HOW TO COMPLETE THIS TASK>
For this exercise, retype every record below exactly and keep the pictures out.

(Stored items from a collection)
%%

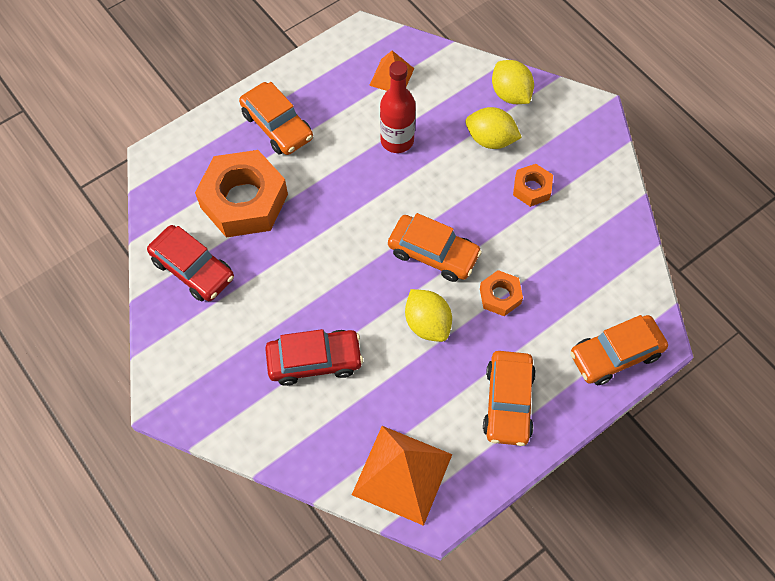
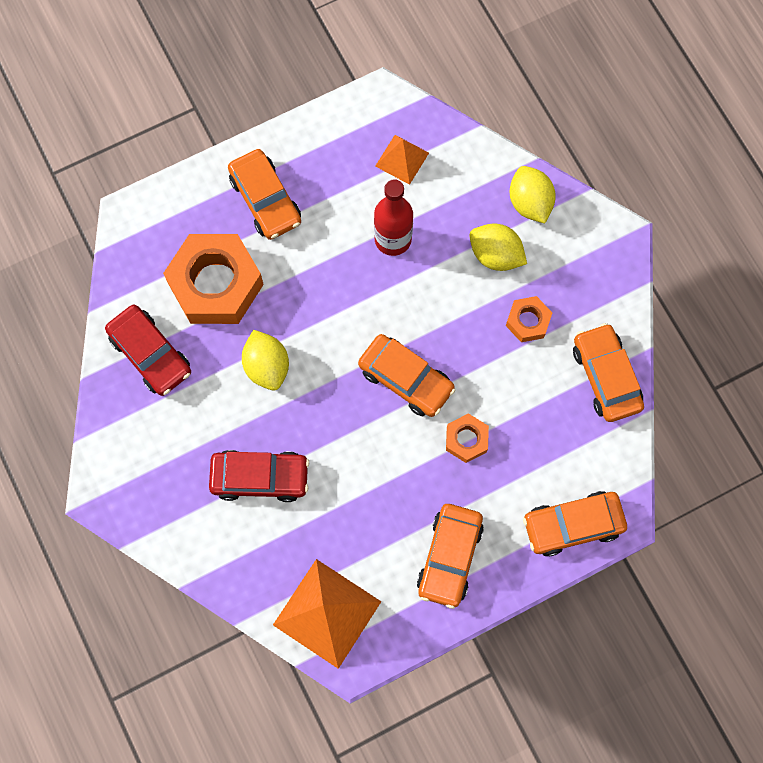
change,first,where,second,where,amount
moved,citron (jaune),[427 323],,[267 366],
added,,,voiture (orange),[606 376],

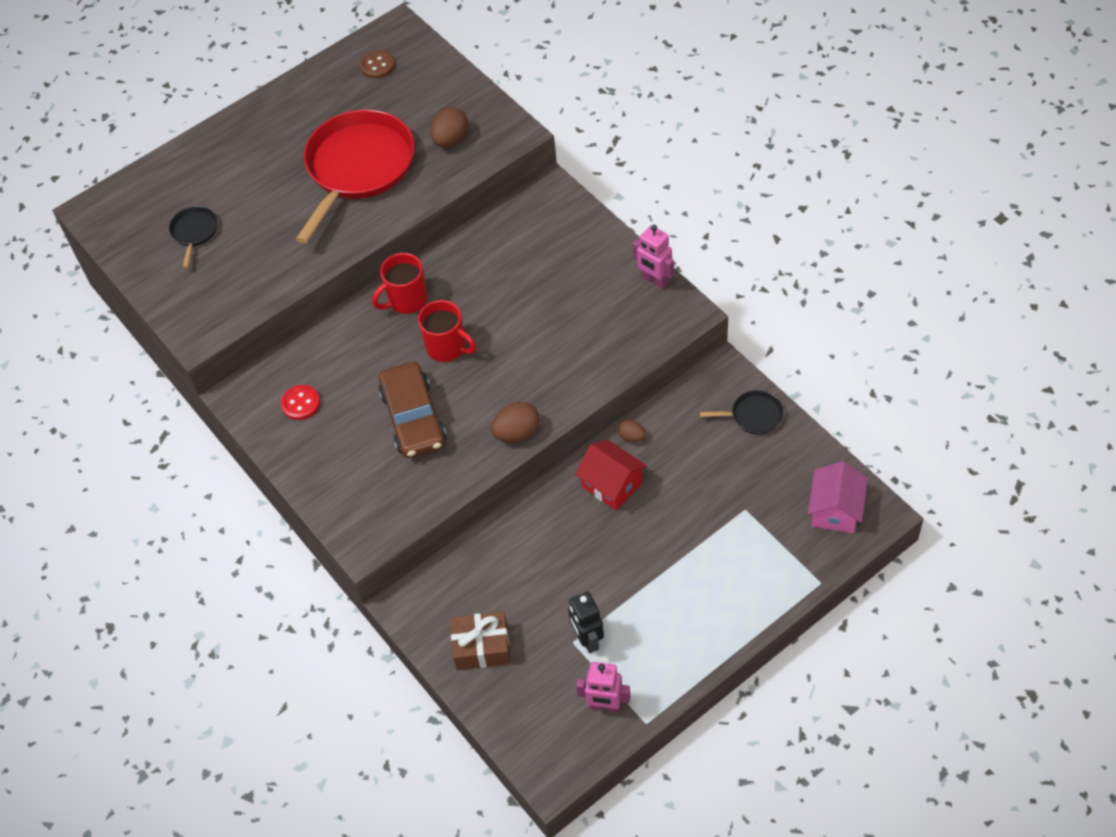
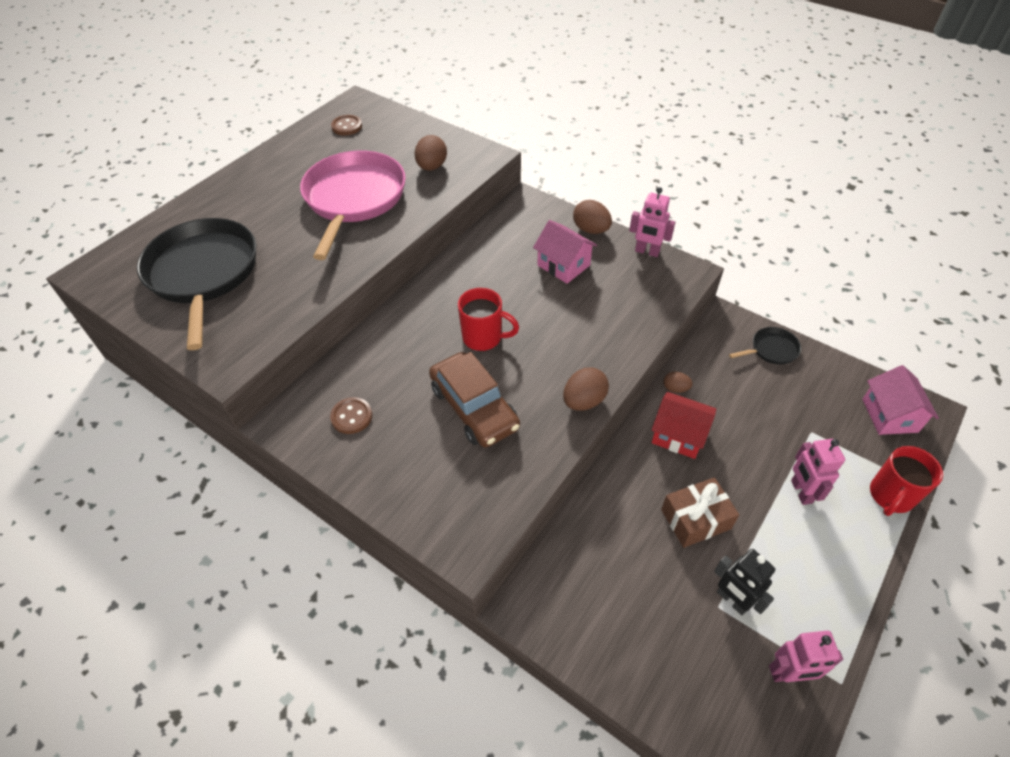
change,first,where,second,where,amount
resized,poêle (noir),[194 232],,[203 273],x2.33
recoloured,poêle (rouge),[358 167],poêle (rose),[354 198],
recoloured,bouton (rouge),[301 403],bouton (marron),[351 416],
added,,,maison (rose),[563 265],
added,,,œuf (marron),[591 230],
moved,cadeau (marron),[482 647],,[695 519],
added,,,robot (rose),[801 491],
moved,tasse (rouge),[406 300],,[890 496],

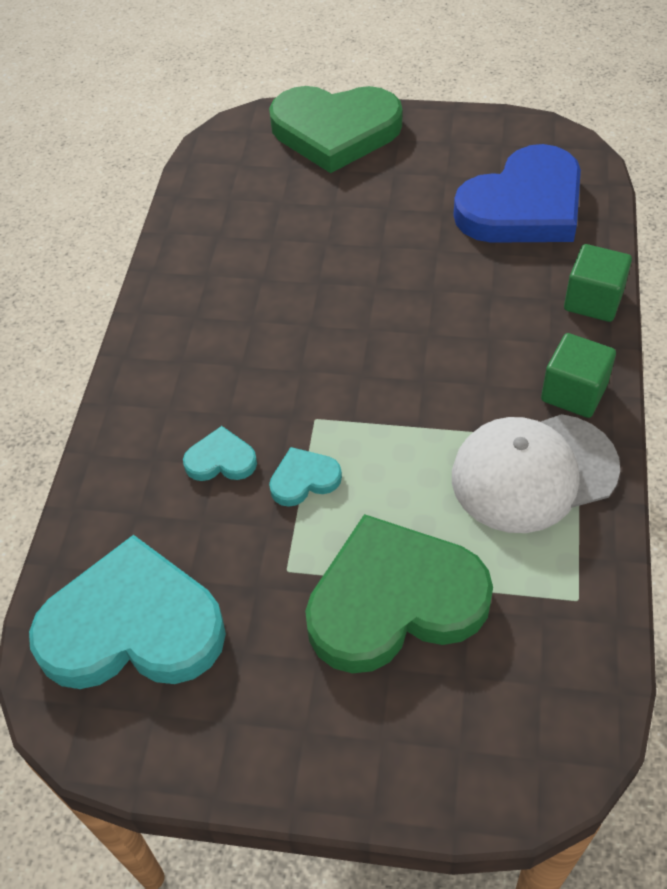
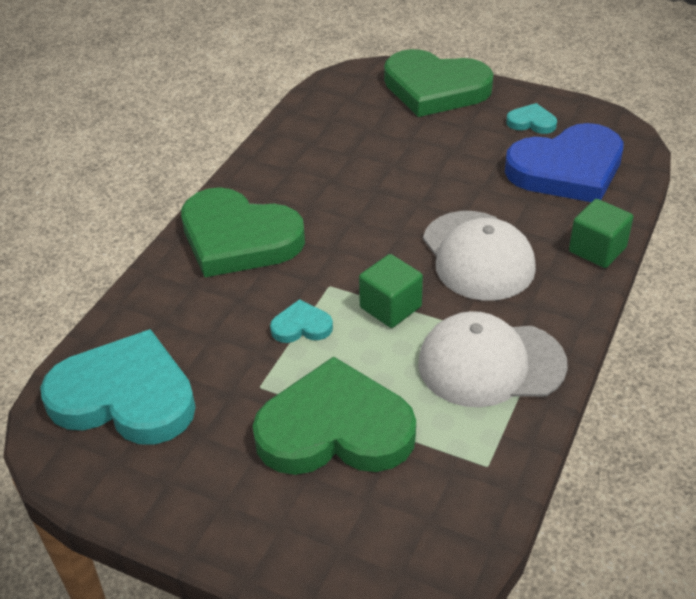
change,first,where,second,where,amount
added,,,cœur (vert),[238 238],
moved,cube (vert),[574 392],,[390 307],
added,,,casquette (blanc),[478 256],
moved,cœur (turquoise),[221 460],,[531 122],

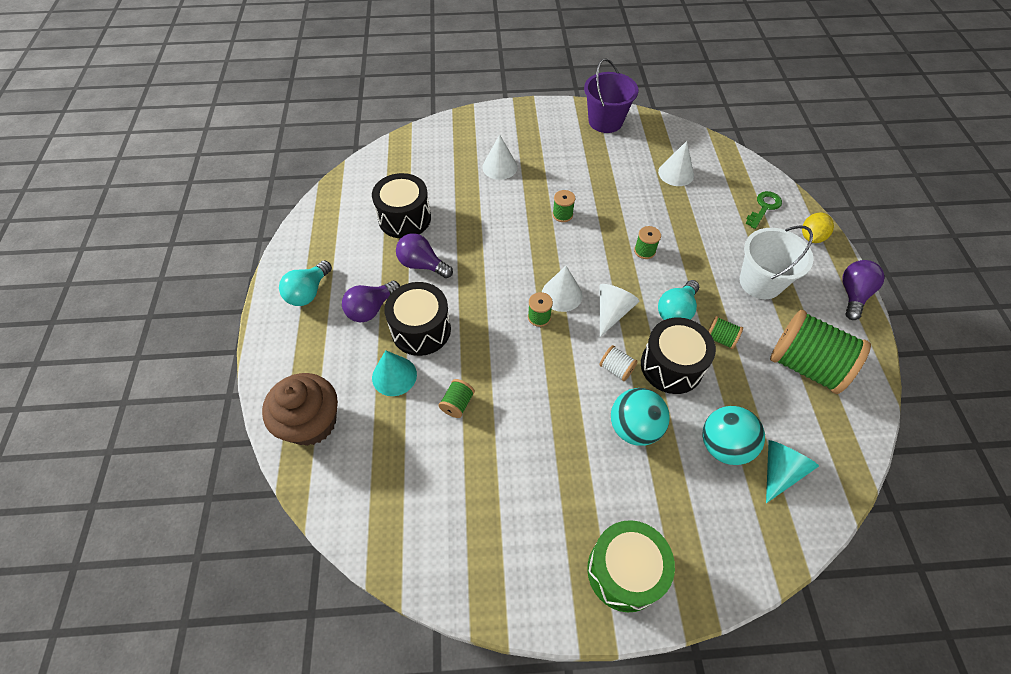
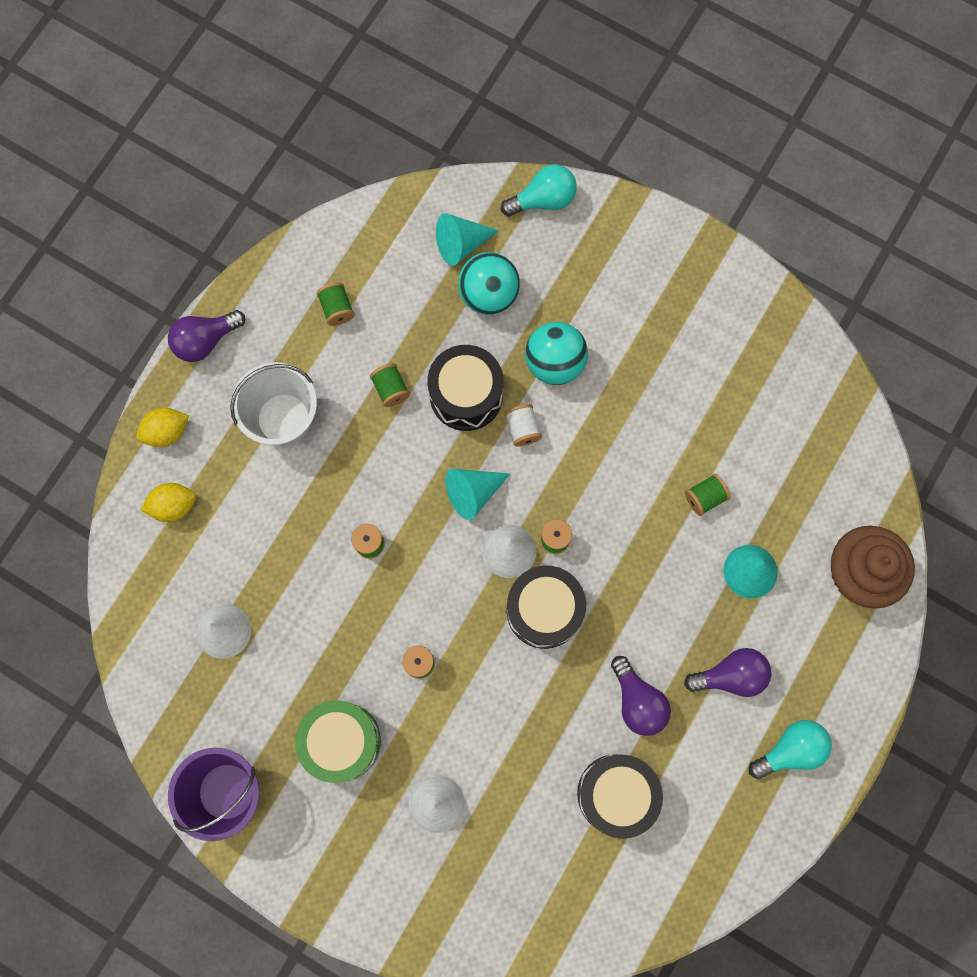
change,first,where,second,where,amount
replaced,clé (vert),[764 207],citron (jaune),[173 506],
moved,tambour (vert),[624 571],,[341 741],
resized,bobine (vert),[806 365],,[337 309],x0.43
recoloured,cône (blanc),[612 312],cône (turquoise),[473 493],
moved,ampoule (turquoise),[676 311],,[543 200],
moved,tambour (noir),[421 330],,[544 610],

%%

SOLVED PROBLEM>
change,first,where,second,where,amount
moved,citron (jaune),[427 323],,[267 366],
added,,,voiture (orange),[606 376],

change,first,where,second,where,amount
resized,poêle (noir),[194 232],,[203 273],x2.33
recoloured,poêle (rouge),[358 167],poêle (rose),[354 198],
recoloured,bouton (rouge),[301 403],bouton (marron),[351 416],
added,,,maison (rose),[563 265],
added,,,œuf (marron),[591 230],
moved,cadeau (marron),[482 647],,[695 519],
added,,,robot (rose),[801 491],
moved,tasse (rouge),[406 300],,[890 496],

change,first,where,second,where,amount
added,,,cœur (vert),[238 238],
moved,cube (vert),[574 392],,[390 307],
added,,,casquette (blanc),[478 256],
moved,cœur (turquoise),[221 460],,[531 122],

change,first,where,second,where,amount
replaced,clé (vert),[764 207],citron (jaune),[173 506],
moved,tambour (vert),[624 571],,[341 741],
resized,bobine (vert),[806 365],,[337 309],x0.43
recoloured,cône (blanc),[612 312],cône (turquoise),[473 493],
moved,ampoule (turquoise),[676 311],,[543 200],
moved,tambour (noir),[421 330],,[544 610],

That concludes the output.